■ Task prompt:
Begin at the line containing "first_place: [282, 221]" in the data below and go on through the line containing "first_place: [524, 344]", repeating each line exactly; include both ends and no other line.

BEGIN

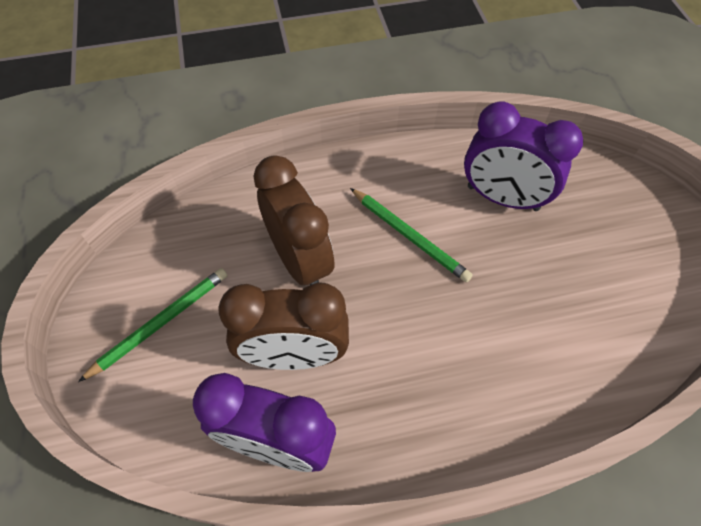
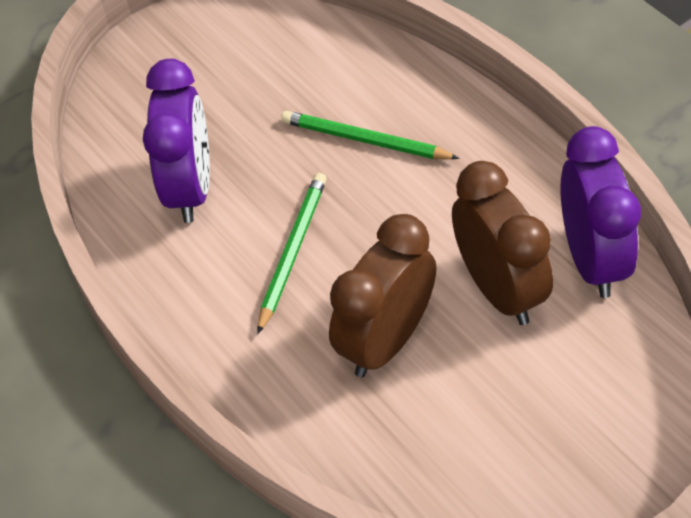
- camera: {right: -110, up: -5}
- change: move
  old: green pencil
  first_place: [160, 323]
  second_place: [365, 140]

END
BEGIN

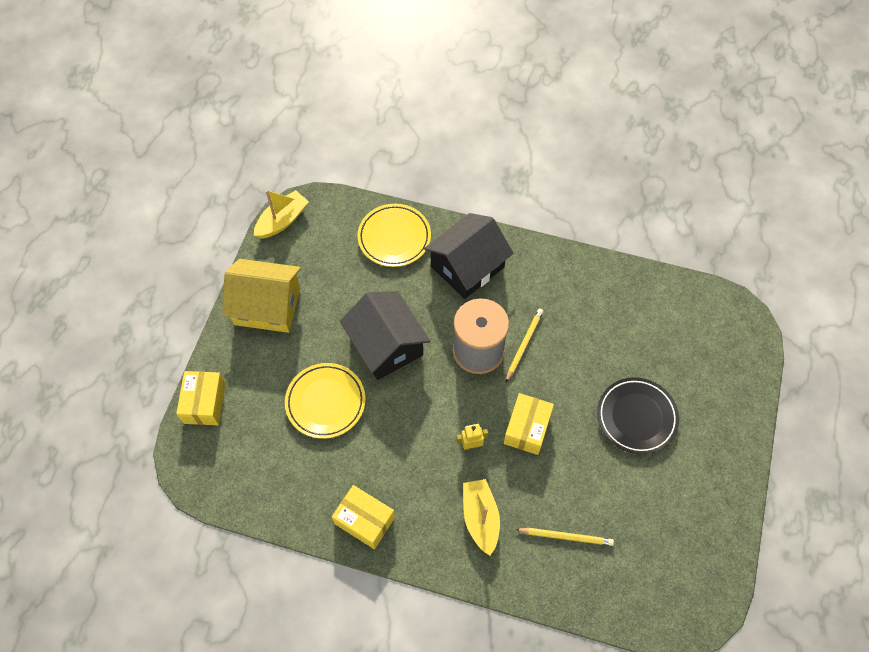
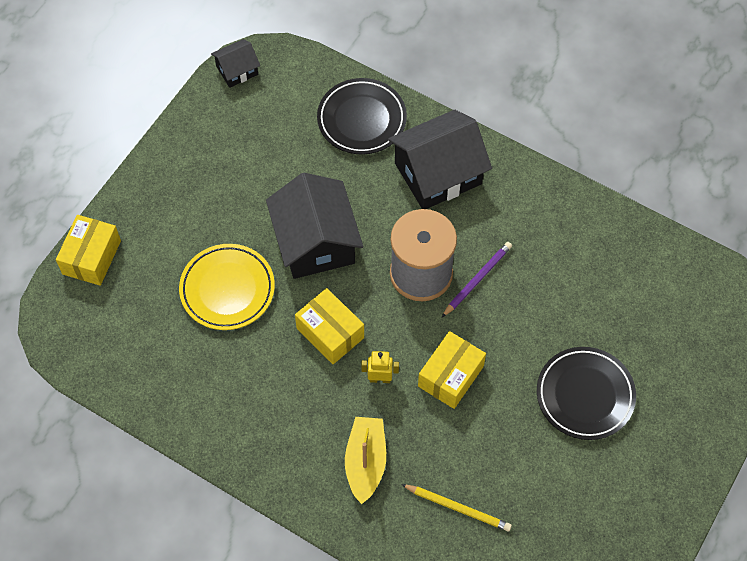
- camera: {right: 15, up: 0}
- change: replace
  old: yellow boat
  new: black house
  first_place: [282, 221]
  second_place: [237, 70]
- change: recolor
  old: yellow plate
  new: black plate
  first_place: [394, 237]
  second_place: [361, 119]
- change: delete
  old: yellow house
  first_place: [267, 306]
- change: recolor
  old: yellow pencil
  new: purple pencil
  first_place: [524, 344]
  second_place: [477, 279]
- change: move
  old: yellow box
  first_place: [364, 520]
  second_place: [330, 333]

END

■ Task answer:
  first_place: [282, 221]
  second_place: [237, 70]
- change: recolor
  old: yellow plate
  new: black plate
  first_place: [394, 237]
  second_place: [361, 119]
- change: delete
  old: yellow house
  first_place: [267, 306]
- change: recolor
  old: yellow pencil
  new: purple pencil
  first_place: [524, 344]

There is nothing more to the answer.